Required action: Leave out the pictures and transcribe the rest of the records exactly.

(Dataset records)
____________
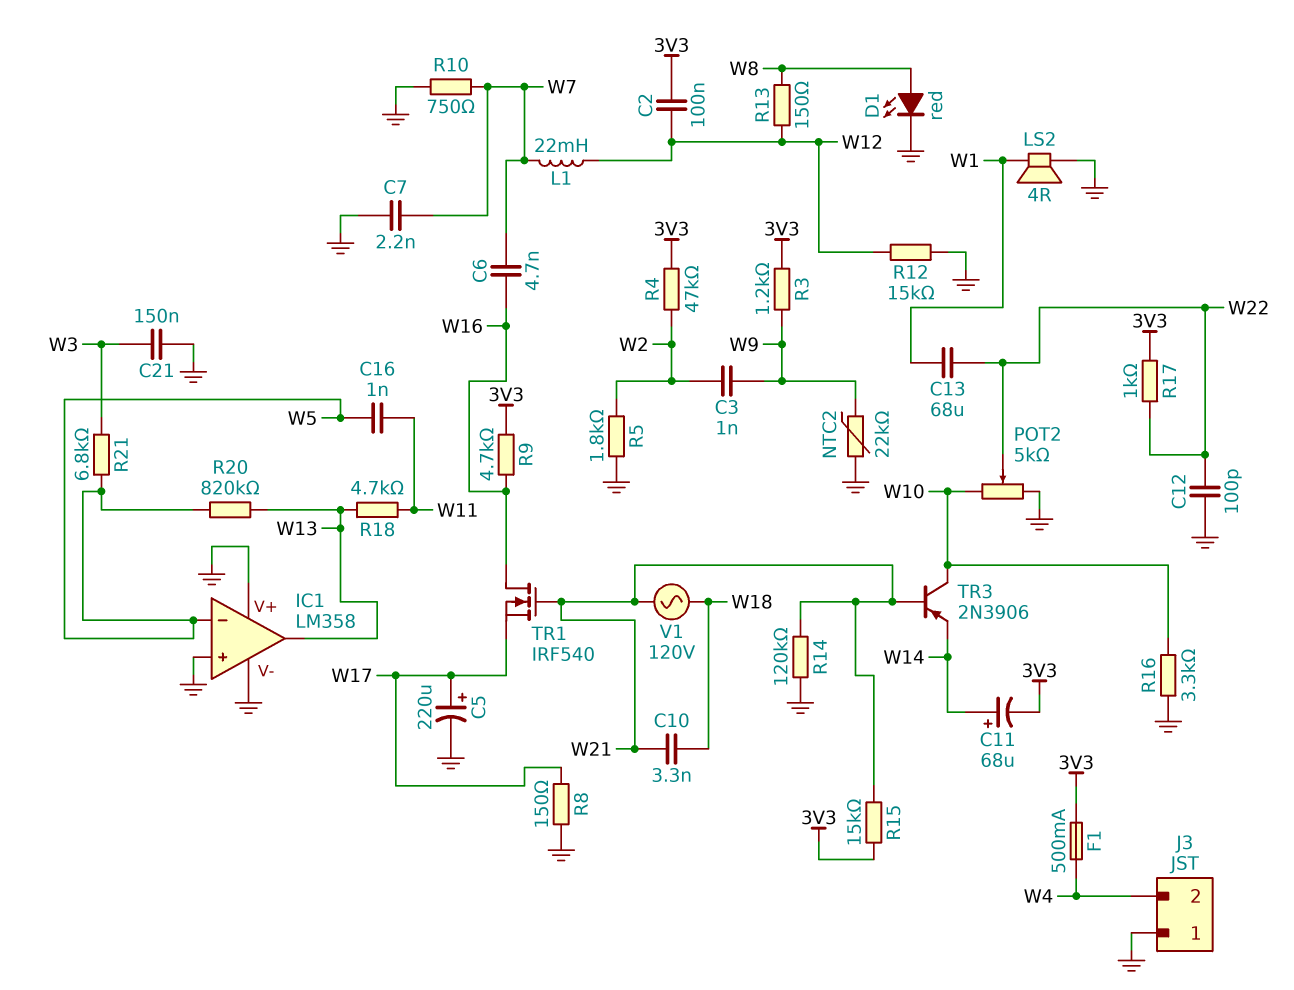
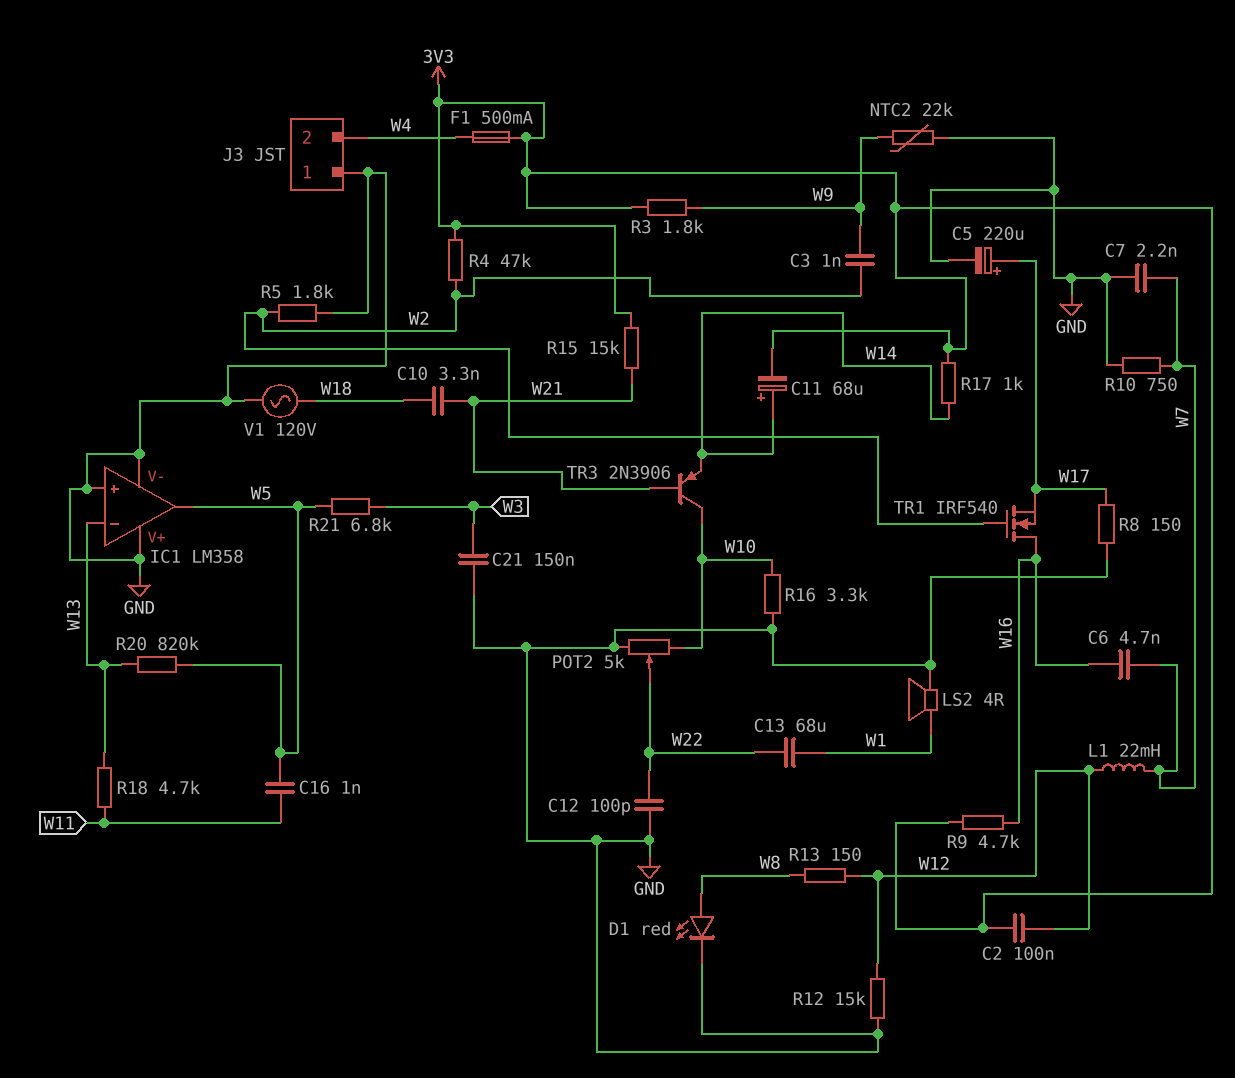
IC1 pin in-: W5 -> W13
IC1 pin out: W13 -> W5
R3: 1.2k (3V3, W9) -> 1.8k (3V3, W9)
R14: 120k (GND, W21) -> none
R17: 1k (3V3, W22) -> 1k (3V3, W14)
TR1: NMOS IRF540 (G W21, D W16, S W17) -> NMOS IRF540 (G W2, D W16, S W17)
V1: AC 120V (W18, W21) -> AC 120V (GND, W18)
____________
Your response:
IC1 pin in-: W5 -> W13
IC1 pin out: W13 -> W5
R3: 1.2k (3V3, W9) -> 1.8k (3V3, W9)
R14: 120k (GND, W21) -> none
R17: 1k (3V3, W22) -> 1k (3V3, W14)
TR1: NMOS IRF540 (G W21, D W16, S W17) -> NMOS IRF540 (G W2, D W16, S W17)
V1: AC 120V (W18, W21) -> AC 120V (GND, W18)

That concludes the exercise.